BEGIN Supplied information

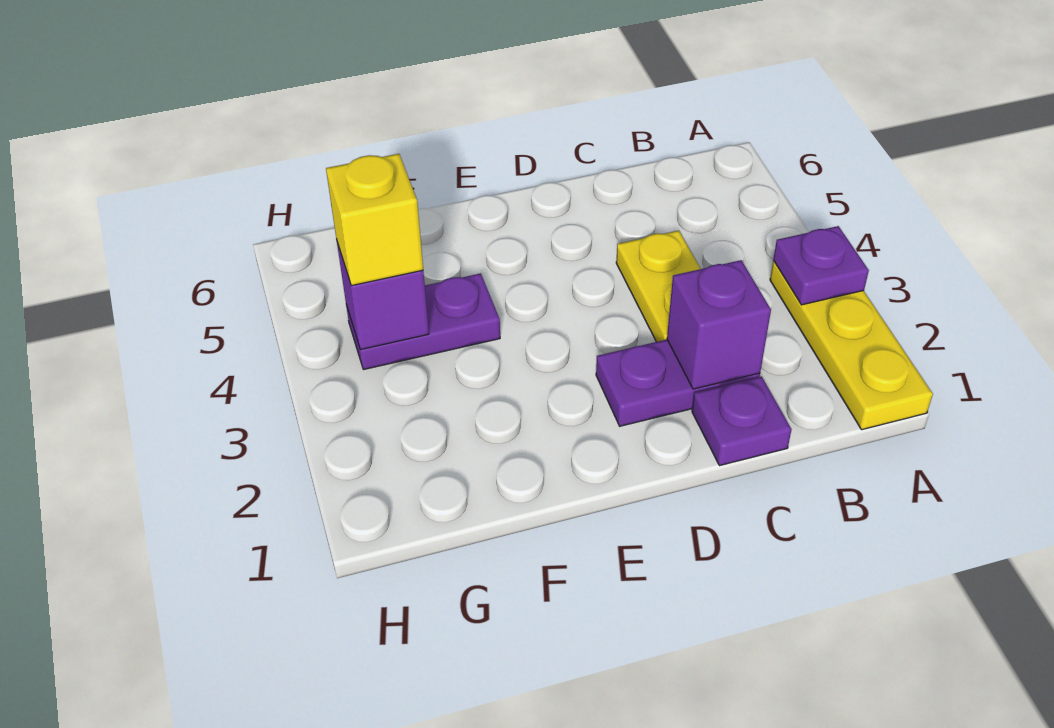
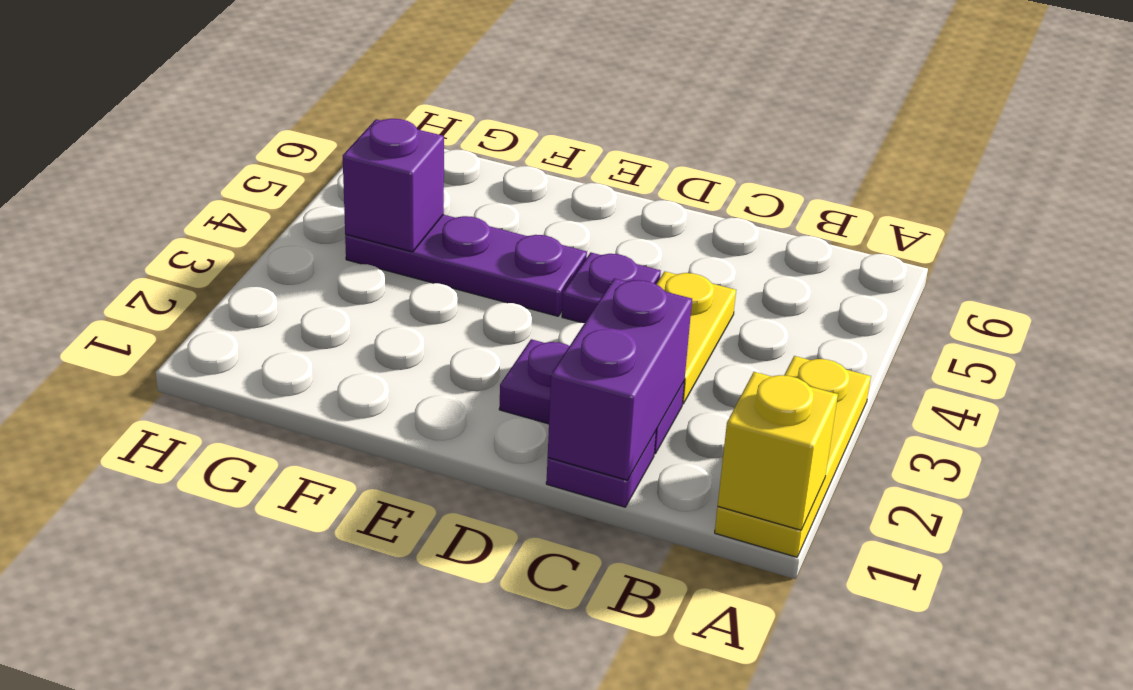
purple plate A3 level 2 -> purple plate D4 level 1
purple brick C2 level 2 -> purple brick C1:C2 level 2
purple plate F4:G4 level 1 -> purple plate E4:G4 level 1
yellow brick G4 level 3 -> yellow brick A1 level 2

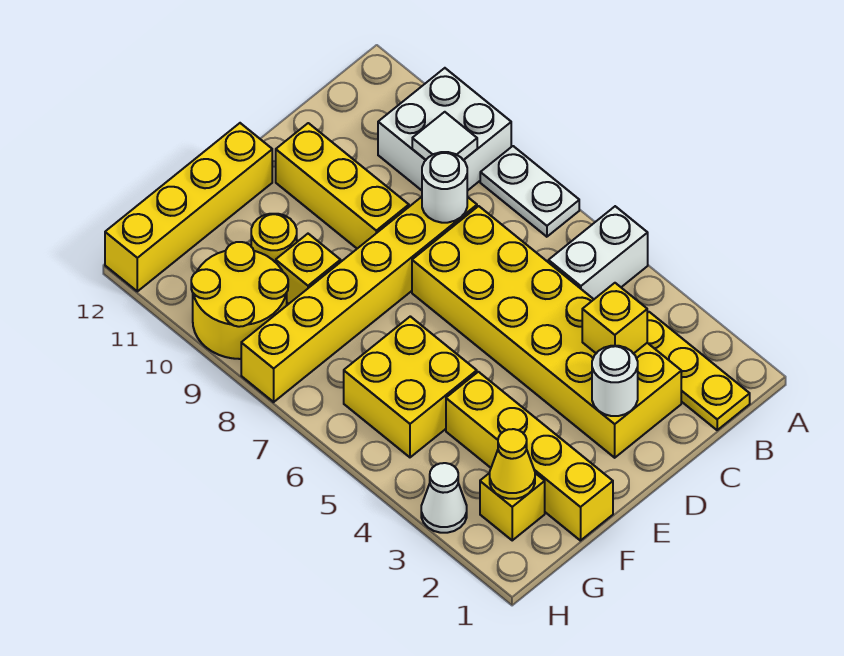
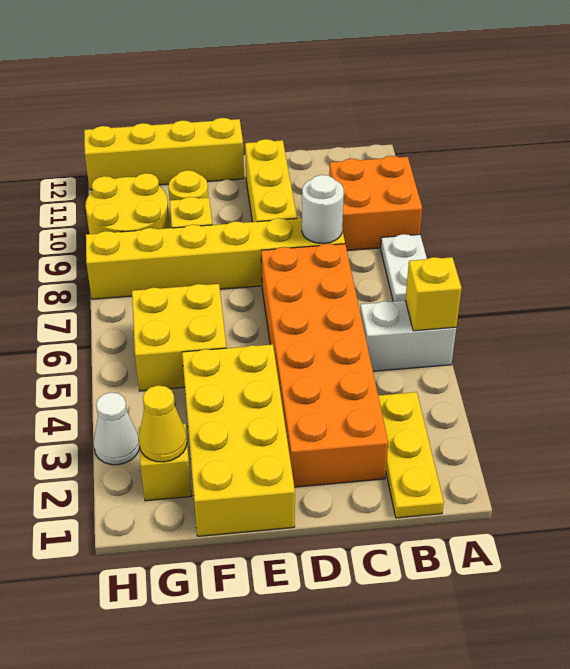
white brick A9:B10 level 1 -> orange brick A9:B10 level 1
white tile B9 level 2 -> none
yellow brick C2:D7 level 1 -> orange brick C2:D7 level 1
yellow brick C3 level 2 -> yellow brick A5 level 2
white round brick D2 level 2 -> none
yellow brick F1:F4 level 1 -> yellow brick E1:F4 level 1

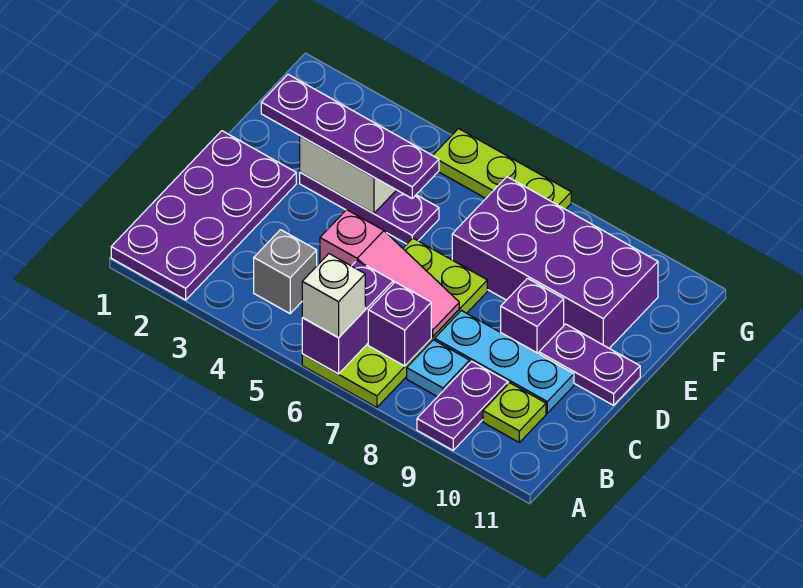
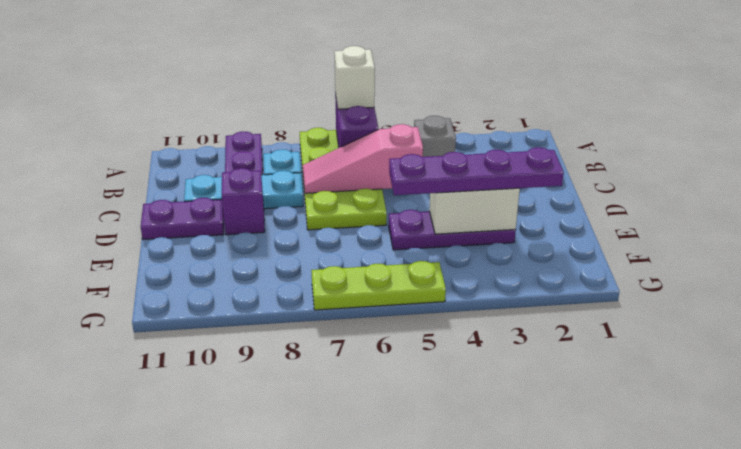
purple plate A1:D2 level 1 -> none
purple brick B7 level 2 -> none
lime plate B10 level 1 -> none
purple brick E7:F10 level 1 -> none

END Supplied information

Among the records, find each line where the word "none" occurs, and copy it.

white tile B9 level 2 -> none
white round brick D2 level 2 -> none
purple plate A1:D2 level 1 -> none
purple brick B7 level 2 -> none
lime plate B10 level 1 -> none
purple brick E7:F10 level 1 -> none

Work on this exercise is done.